Task directions:
Return the listing below unchanged, but without pictures.

Data to use:

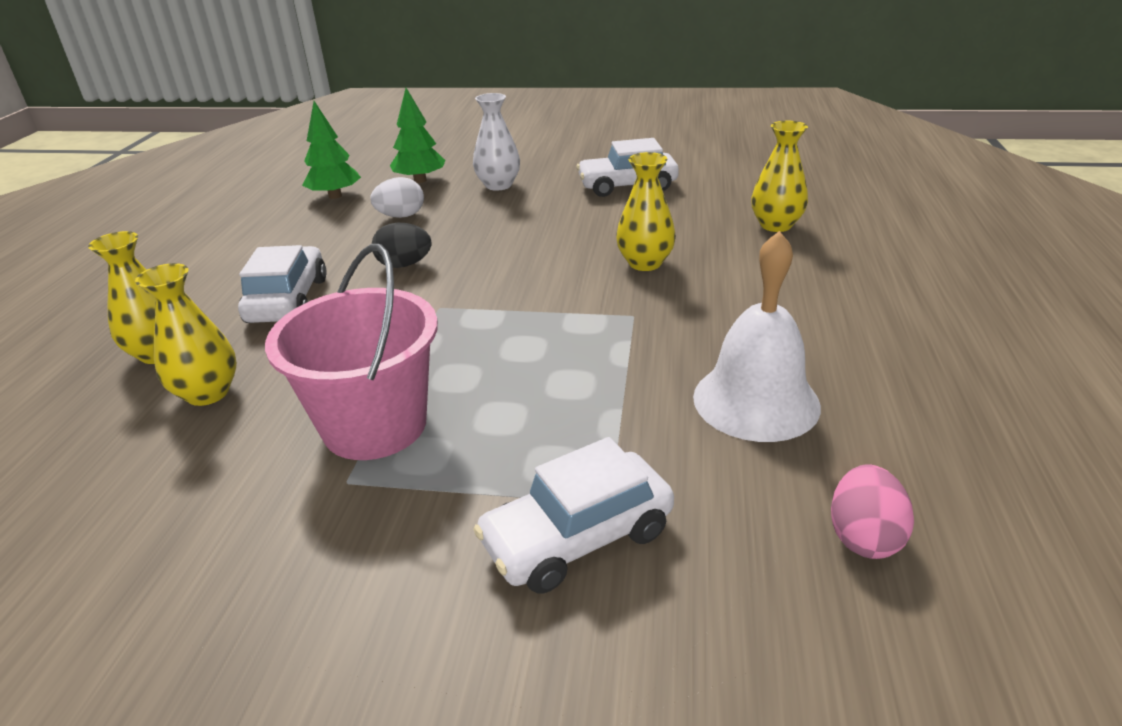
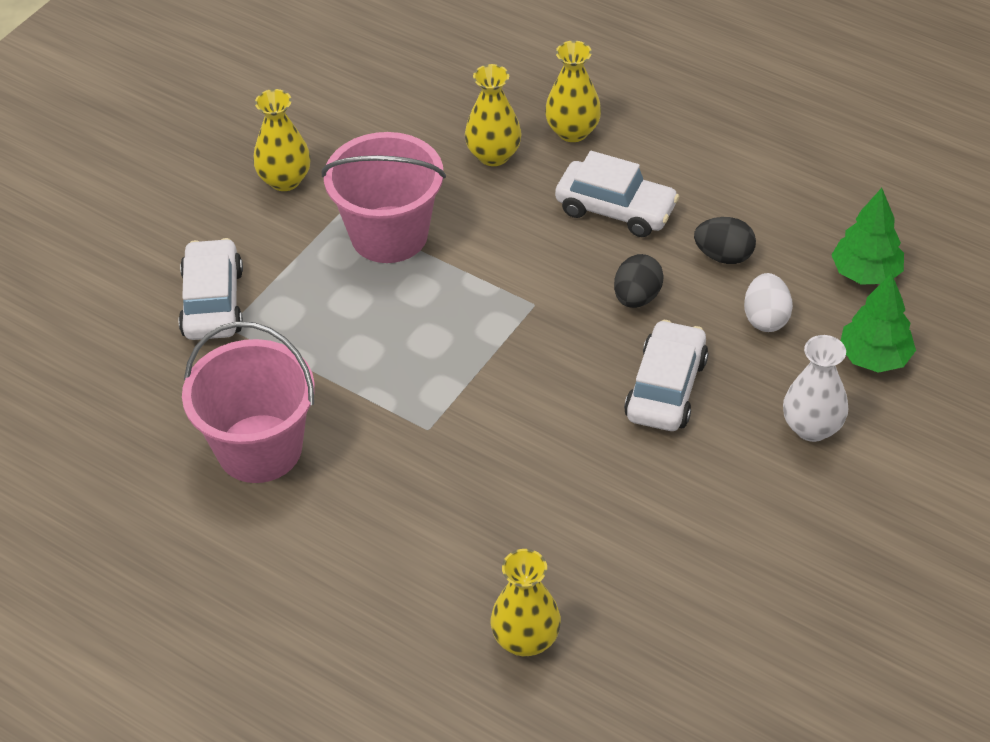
camera: 115 degrees right, 15 degrees up
white car [576,138,679,197] -> white car moved to [624,320,708,431]
yellow vase [616,152,676,271] -> yellow vase moved to [253,89,311,191]
white bell [693,231,821,442] -> pink bucket [182,321,315,483]
pink egg [831,464,914,559] -> none
none -> black egg [694,217,756,264]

Expected output:
camera: 115 degrees right, 15 degrees up
white car [576,138,679,197] -> white car moved to [624,320,708,431]
yellow vase [616,152,676,271] -> yellow vase moved to [253,89,311,191]
white bell [693,231,821,442] -> pink bucket [182,321,315,483]
pink egg [831,464,914,559] -> none
none -> black egg [694,217,756,264]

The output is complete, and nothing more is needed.